▶ [Exercise prompt]:
Below are the entries; return every line among them that holds the word "right".

══ Supplied entries ══

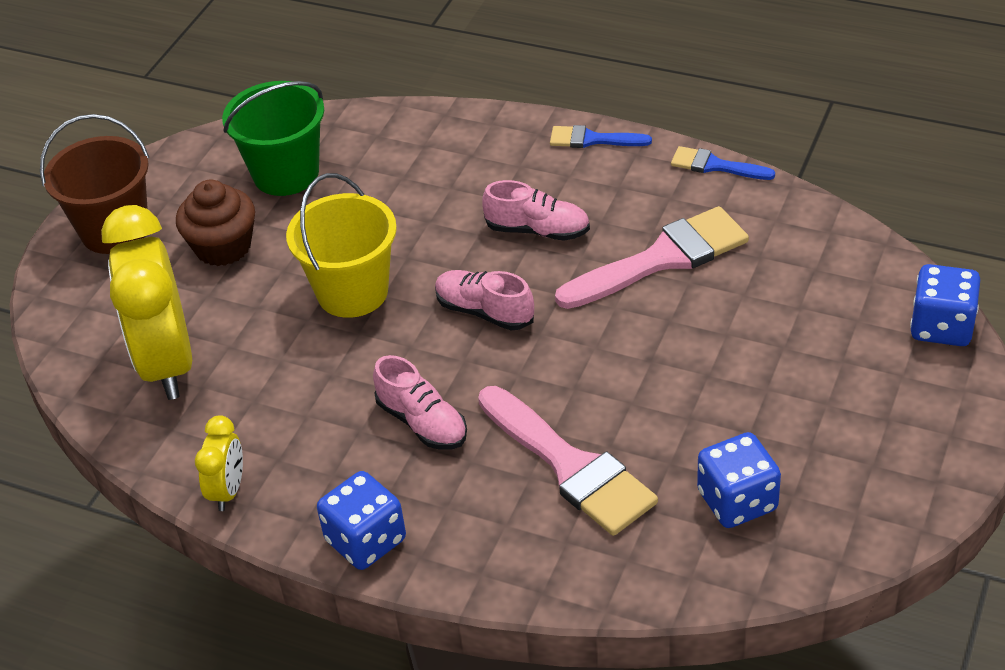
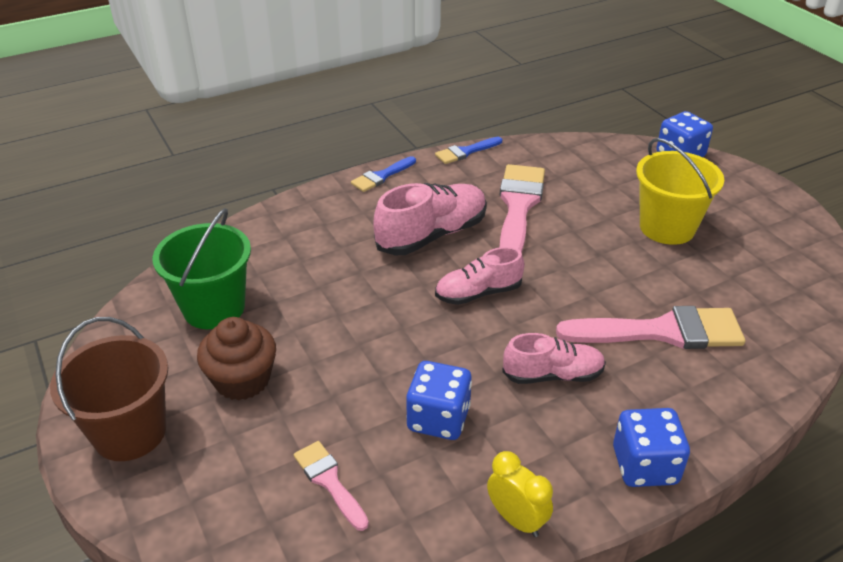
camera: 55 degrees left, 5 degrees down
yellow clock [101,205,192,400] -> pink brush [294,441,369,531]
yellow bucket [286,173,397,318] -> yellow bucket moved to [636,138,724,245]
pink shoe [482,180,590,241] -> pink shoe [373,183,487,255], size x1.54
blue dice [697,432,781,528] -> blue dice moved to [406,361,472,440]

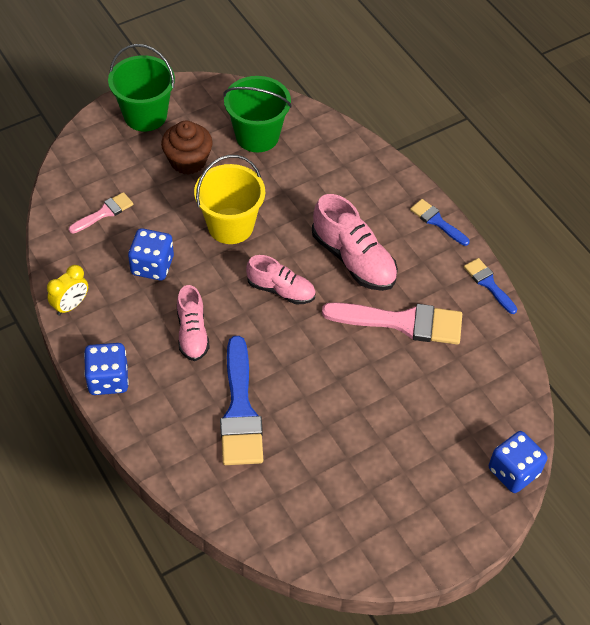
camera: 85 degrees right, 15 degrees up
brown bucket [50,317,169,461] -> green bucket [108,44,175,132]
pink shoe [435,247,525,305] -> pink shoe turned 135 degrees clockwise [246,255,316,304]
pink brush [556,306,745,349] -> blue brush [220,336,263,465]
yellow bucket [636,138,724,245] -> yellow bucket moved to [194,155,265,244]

═══
══ Supplied entries ══

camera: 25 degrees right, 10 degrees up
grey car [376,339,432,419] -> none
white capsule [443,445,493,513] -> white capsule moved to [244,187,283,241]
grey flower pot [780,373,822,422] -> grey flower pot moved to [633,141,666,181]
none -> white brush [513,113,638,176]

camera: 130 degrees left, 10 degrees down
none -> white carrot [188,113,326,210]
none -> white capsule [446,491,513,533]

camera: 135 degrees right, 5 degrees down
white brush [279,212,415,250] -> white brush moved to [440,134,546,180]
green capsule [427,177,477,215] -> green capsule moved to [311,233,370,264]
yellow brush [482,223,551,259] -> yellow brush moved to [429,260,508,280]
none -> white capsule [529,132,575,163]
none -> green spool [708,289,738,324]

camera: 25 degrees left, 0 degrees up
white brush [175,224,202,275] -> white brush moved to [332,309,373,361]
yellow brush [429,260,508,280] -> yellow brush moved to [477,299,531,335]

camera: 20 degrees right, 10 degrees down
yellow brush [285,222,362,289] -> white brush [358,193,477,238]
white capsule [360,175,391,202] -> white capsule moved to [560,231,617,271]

═══
══ Supplied entries ══

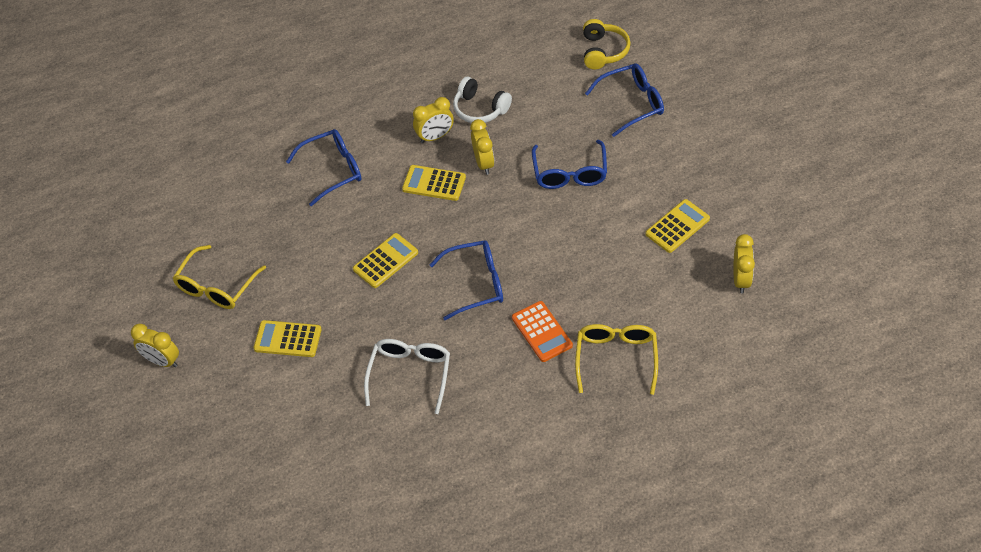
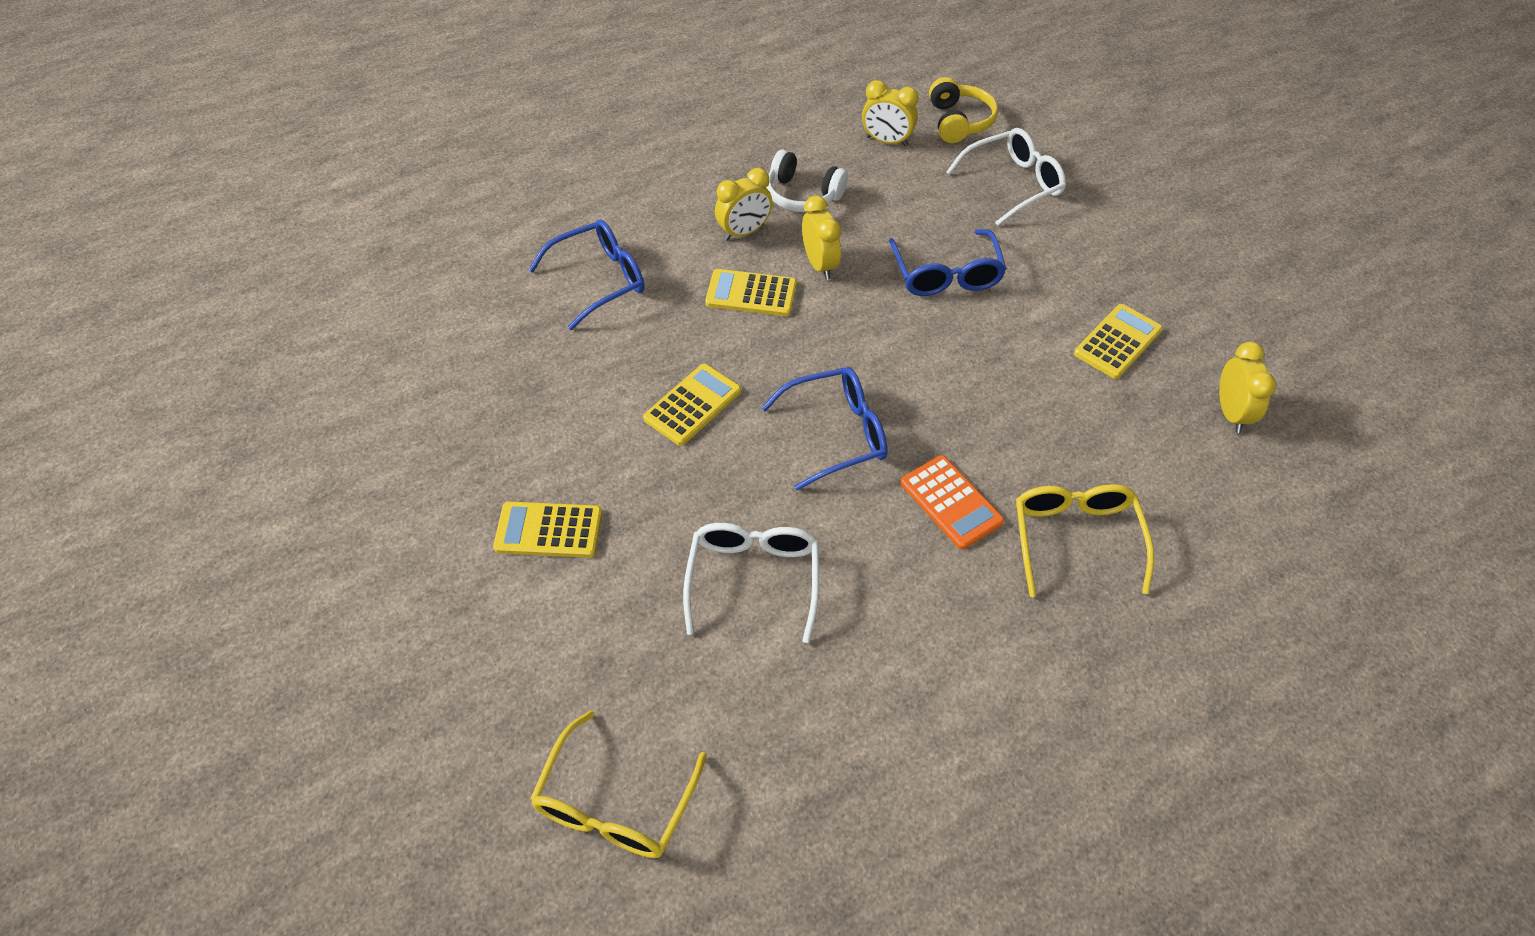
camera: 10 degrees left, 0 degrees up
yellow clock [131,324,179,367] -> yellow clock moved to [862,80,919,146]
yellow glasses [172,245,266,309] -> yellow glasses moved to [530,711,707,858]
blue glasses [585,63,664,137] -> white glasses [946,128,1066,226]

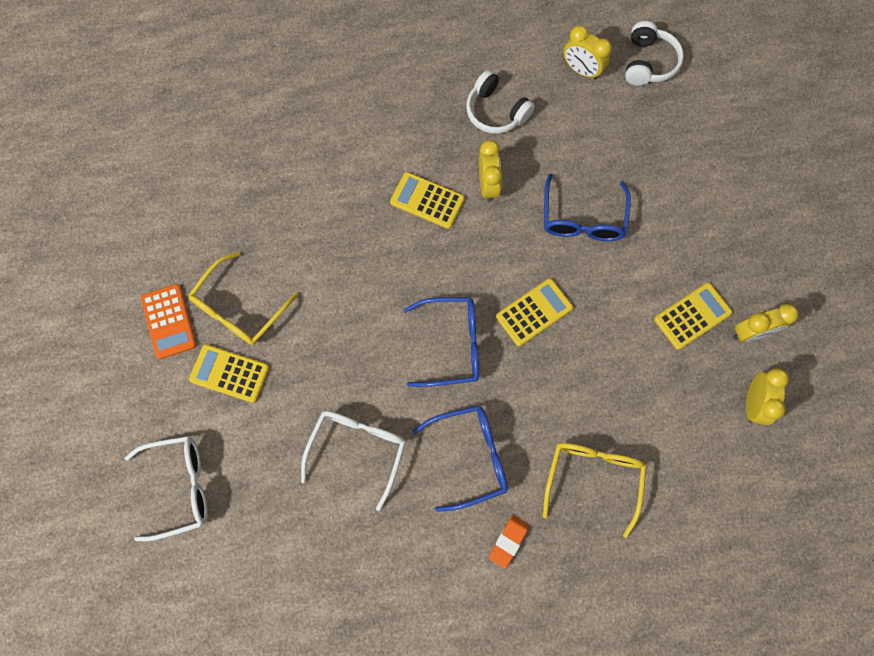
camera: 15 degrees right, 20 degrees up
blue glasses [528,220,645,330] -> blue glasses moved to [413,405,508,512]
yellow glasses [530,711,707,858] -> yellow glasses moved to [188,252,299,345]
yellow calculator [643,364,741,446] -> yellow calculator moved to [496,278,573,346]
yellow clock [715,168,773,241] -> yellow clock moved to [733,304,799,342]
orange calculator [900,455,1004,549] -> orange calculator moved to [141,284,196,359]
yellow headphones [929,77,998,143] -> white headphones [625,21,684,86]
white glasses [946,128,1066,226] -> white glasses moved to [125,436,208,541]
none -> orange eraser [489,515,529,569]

═══

▶ [Your solution]:
camera: 85 degrees right, 15 degrees up
camera: 25 degrees right, 10 degrees up
camera: 135 degrees right, 5 degrees down
camera: 20 degrees right, 10 degrees down
camera: 15 degrees right, 20 degrees up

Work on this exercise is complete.